§ What is required
Give all of the records again precisely, excluding whatever pictures they contain.

§ Records provided
● ● ● ●

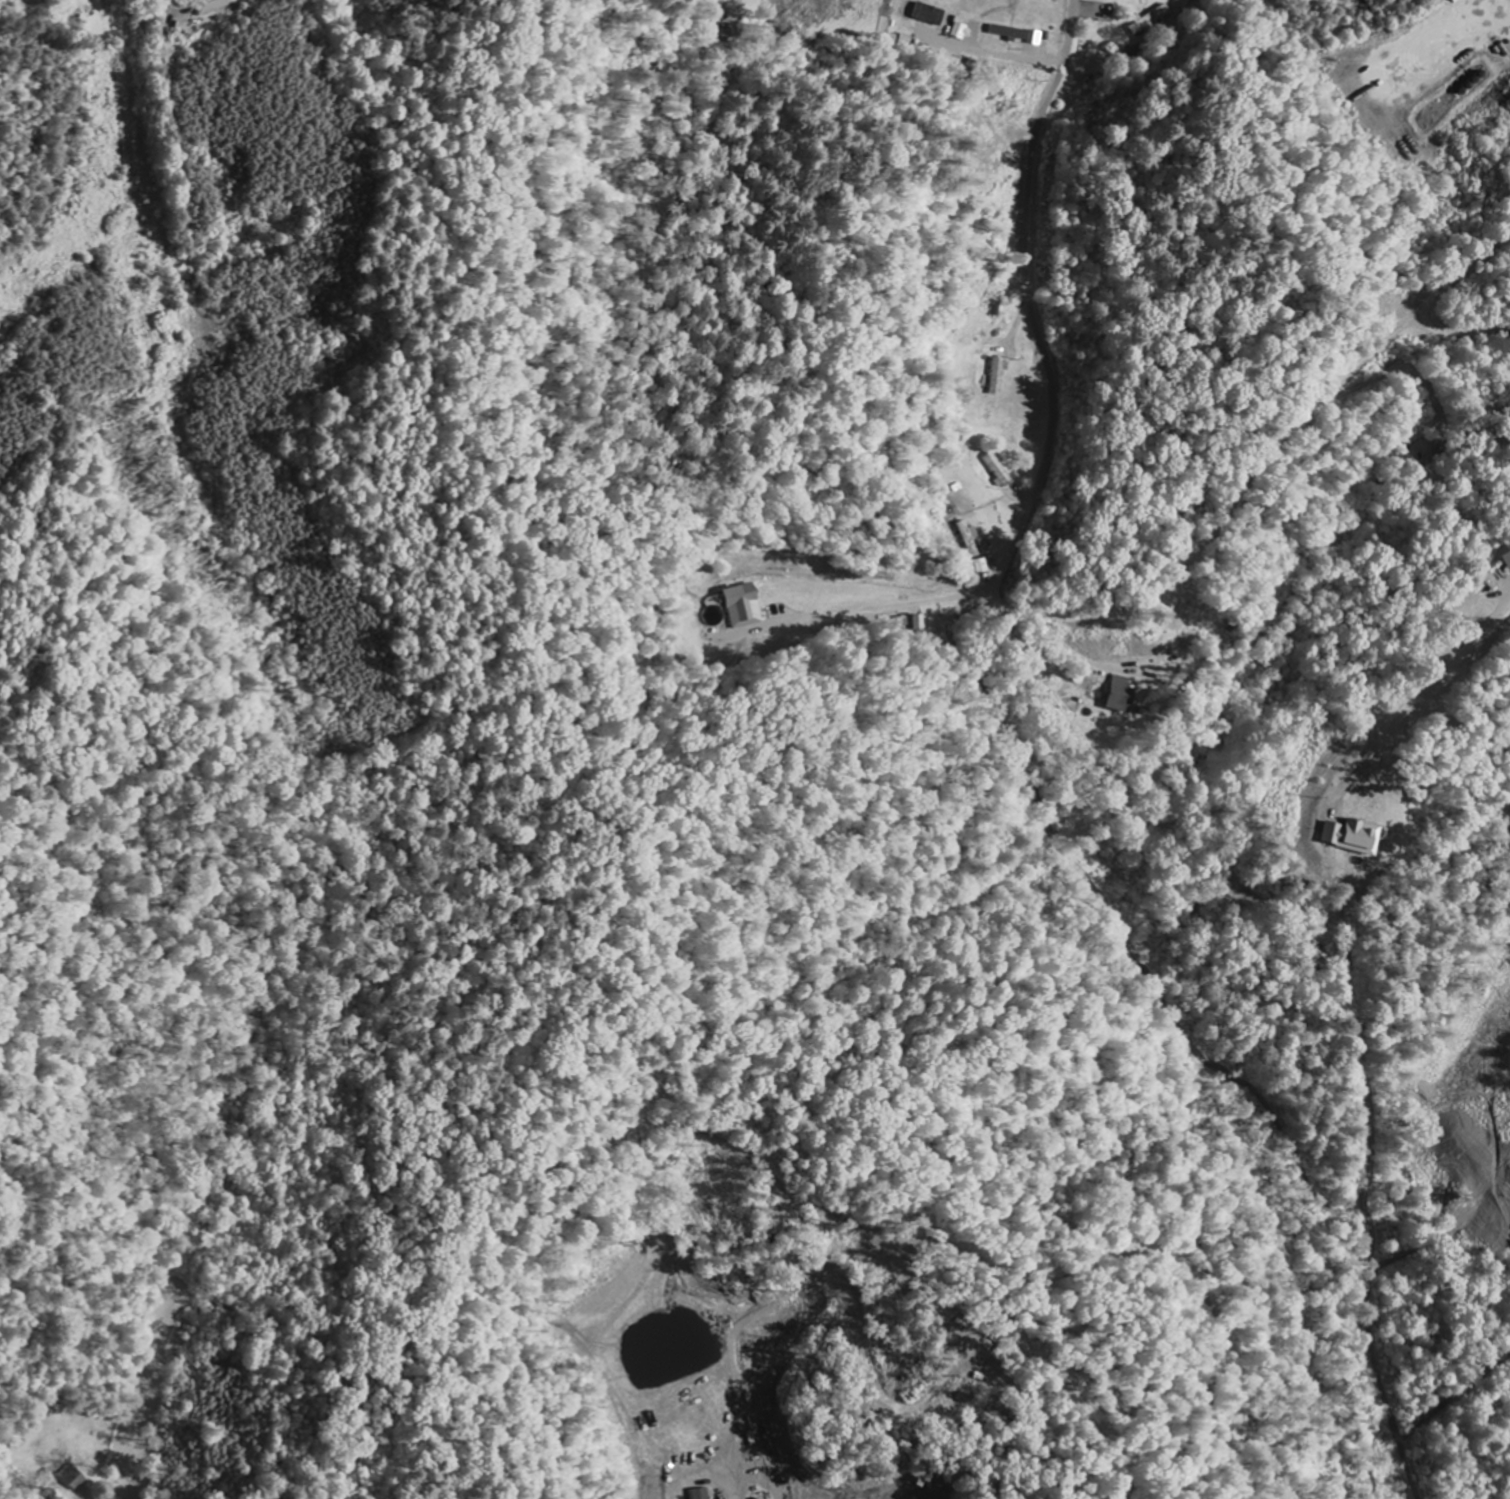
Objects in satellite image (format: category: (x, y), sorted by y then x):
building: (216, 6)
building: (718, 34)
road: (141, 143)
road: (1428, 300)
building: (1000, 471)
road: (1003, 567)
building: (745, 607)
building: (917, 624)
road: (1426, 678)
building: (1125, 693)
road: (899, 742)
building: (1353, 836)
building: (75, 1477)
building: (704, 1494)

● ● ● ●

§ Result of the exercise
Objects in satellite image (format: category: (x, y), sorted by y then x):
building: (216, 6)
building: (718, 34)
road: (141, 143)
road: (1428, 300)
building: (1000, 471)
road: (1003, 567)
building: (745, 607)
building: (917, 624)
road: (1426, 678)
building: (1125, 693)
road: (899, 742)
building: (1353, 836)
building: (75, 1477)
building: (704, 1494)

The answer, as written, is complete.